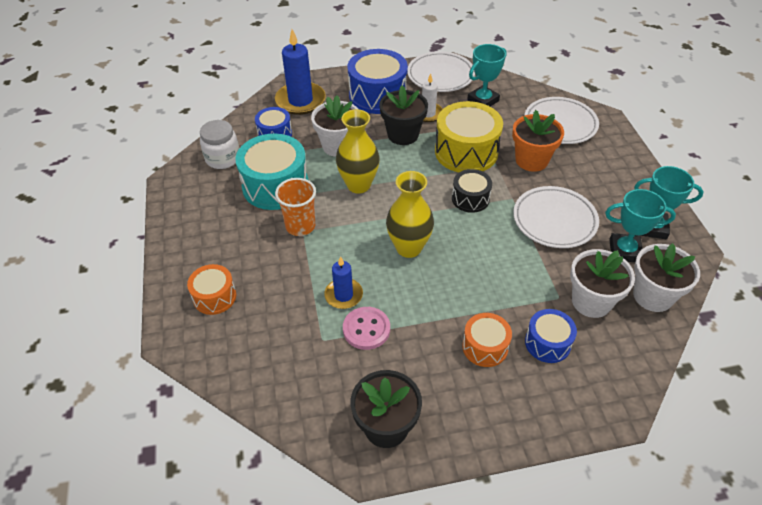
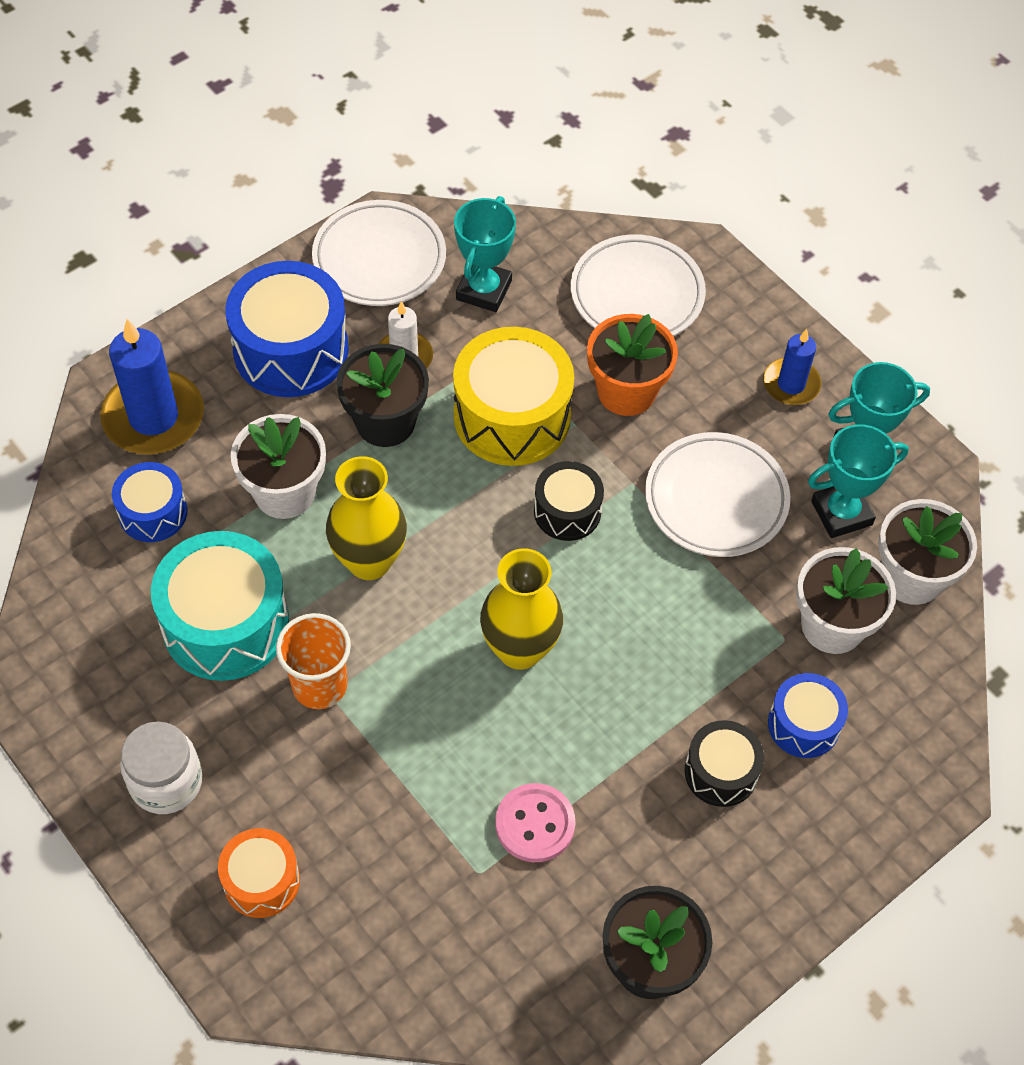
camera: 30 degrees left, 10 degrees up
(223, 158) = (91, 606): white jar -> white jar (166, 782)
(343, 295) = (466, 782): blue candle -> blue candle (791, 384)
(485, 347) = (721, 772): orange drum -> black drum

# # # #

## Problem to work on
Output only the lines running from the line with "(343, 295) = (466, 782): blue" through the final line of the data, inclusive.

## Answer
(343, 295) = (466, 782): blue candle -> blue candle (791, 384)
(485, 347) = (721, 772): orange drum -> black drum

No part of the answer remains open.